[DATASET RECORDS — start]

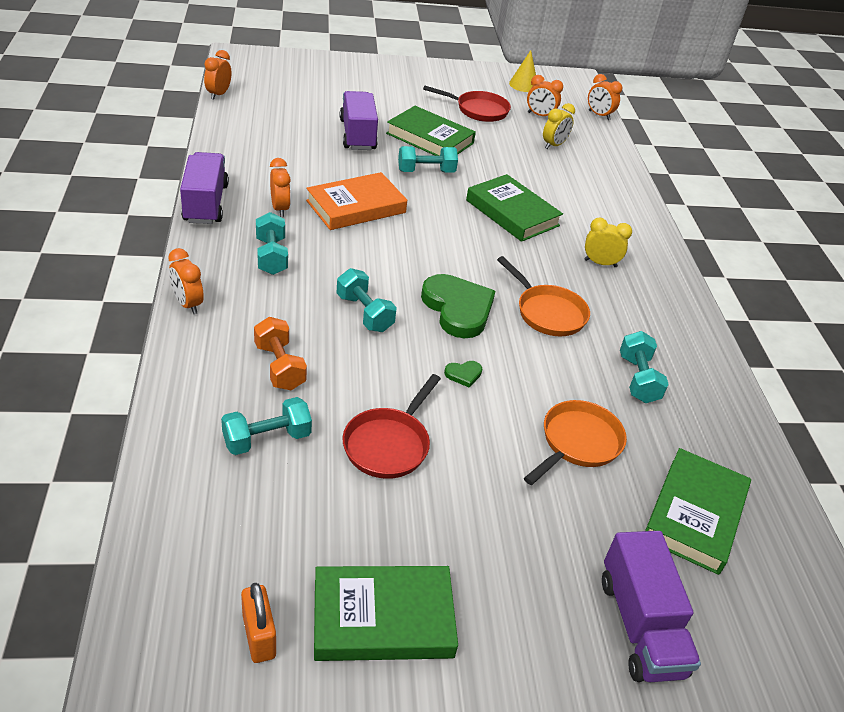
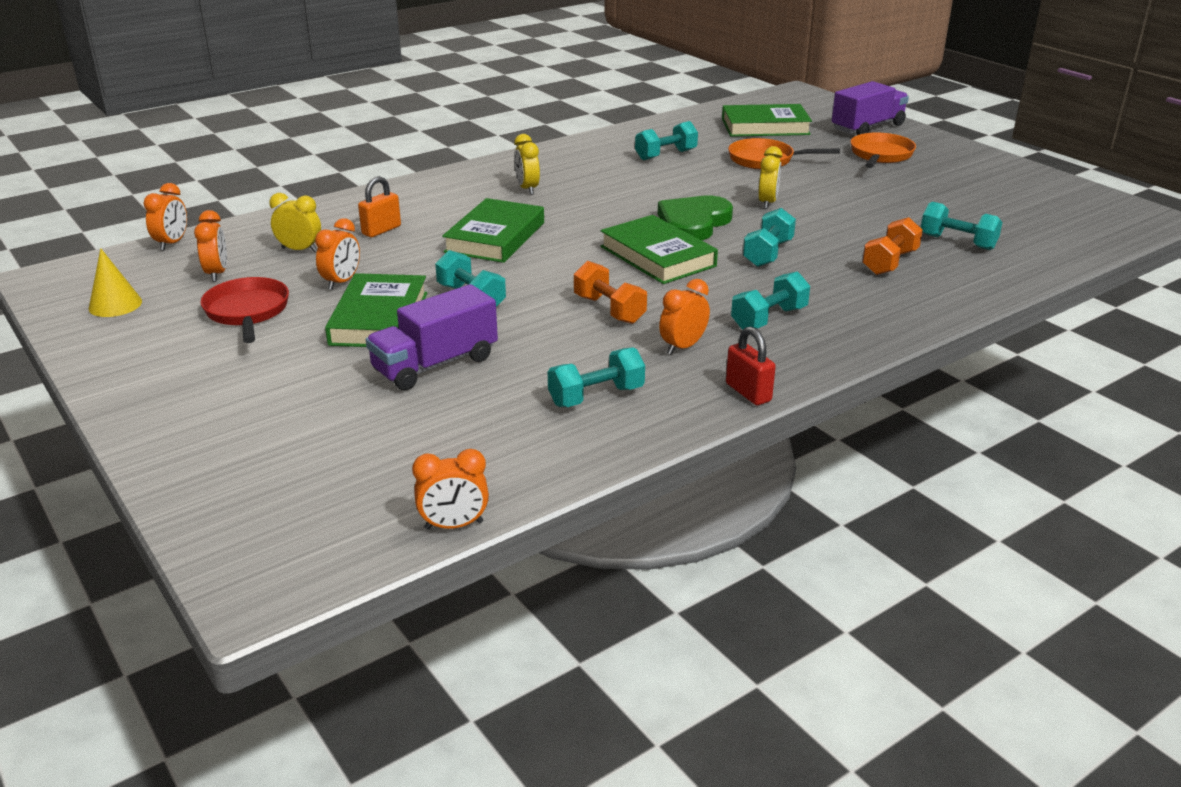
camera: 115 degrees left, 10 degrees down
(188, 304) = (904, 327): orange clock -> orange clock (341, 282)
(206, 203) = (748, 392): purple truck -> red padlock
(259, 636) = (1067, 199): orange padlock -> orange padlock (381, 230)
(267, 161) = (596, 396): none -> turquoise dumbbell
(356, 207) = (609, 310): orange book -> orange dumbbell
(383, 618) = (991, 176): green book -> green book (658, 256)
(388, 444) = (880, 207): red pan -> none
(463, 374) = (767, 203): green heart -> yellow clock
(547, 313) = (637, 193): orange pan -> orange pan (880, 155)

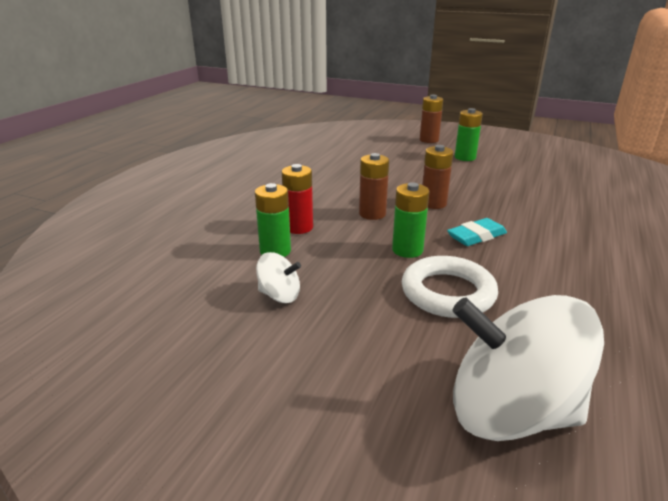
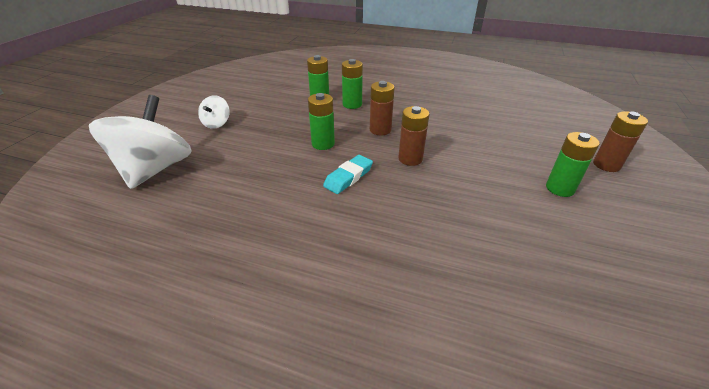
camera: 85 degrees right, 10 degrees up
(279, 295) = (272, 105): white spinning top -> white spinning top (217, 123)
(299, 227) = (352, 104): red battery -> green battery
(448, 293) = (265, 157): white ring -> none
(476, 236) = (348, 177): turquoise eraser -> turquoise eraser turned 75 degrees clockwise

[DATASET RECORDS — finish]

■ WHAT THE TASK REQUIRES ■
Nothing but the lines from the one with "(259, 636) = (1067, 199): orange" through the last line of the material above should appear in the answer, each copied exactly, with no pictures.

■ EXERCISE RESPONSE ■
(259, 636) = (1067, 199): orange padlock -> orange padlock (381, 230)
(267, 161) = (596, 396): none -> turquoise dumbbell
(356, 207) = (609, 310): orange book -> orange dumbbell
(383, 618) = (991, 176): green book -> green book (658, 256)
(388, 444) = (880, 207): red pan -> none
(463, 374) = (767, 203): green heart -> yellow clock
(547, 313) = (637, 193): orange pan -> orange pan (880, 155)

camera: 85 degrees right, 10 degrees up
(279, 295) = (272, 105): white spinning top -> white spinning top (217, 123)
(299, 227) = (352, 104): red battery -> green battery
(448, 293) = (265, 157): white ring -> none
(476, 236) = (348, 177): turquoise eraser -> turquoise eraser turned 75 degrees clockwise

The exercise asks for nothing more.